Problem to work on:
Rewrite the listing from the line that contains "This screenshot has" through the line that contains "registrar is located", inclusive, putting "position" in place of "location" and changing nothing else. Leave the pictures out of your answer.

Data for this exercise:
-------------------------

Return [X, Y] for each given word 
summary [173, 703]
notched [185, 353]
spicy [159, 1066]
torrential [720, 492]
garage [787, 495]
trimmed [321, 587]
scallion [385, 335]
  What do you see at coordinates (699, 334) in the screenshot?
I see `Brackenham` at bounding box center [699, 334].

-------------------------

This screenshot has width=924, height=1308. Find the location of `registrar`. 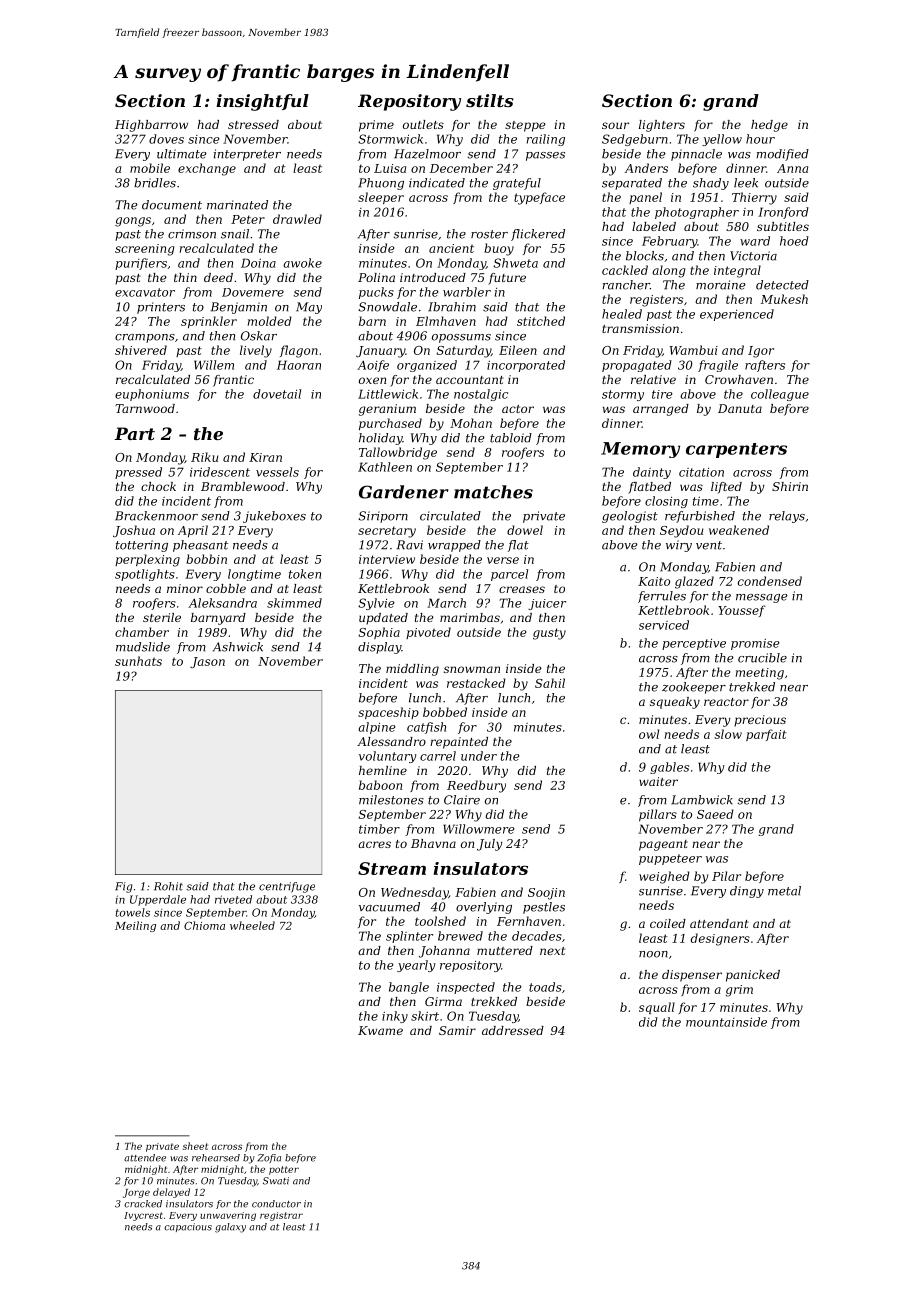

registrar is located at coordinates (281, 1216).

-------------------------

Task output:
This screenshot has width=924, height=1308. Find the position of `registrar`. 

registrar is located at coordinates (281, 1216).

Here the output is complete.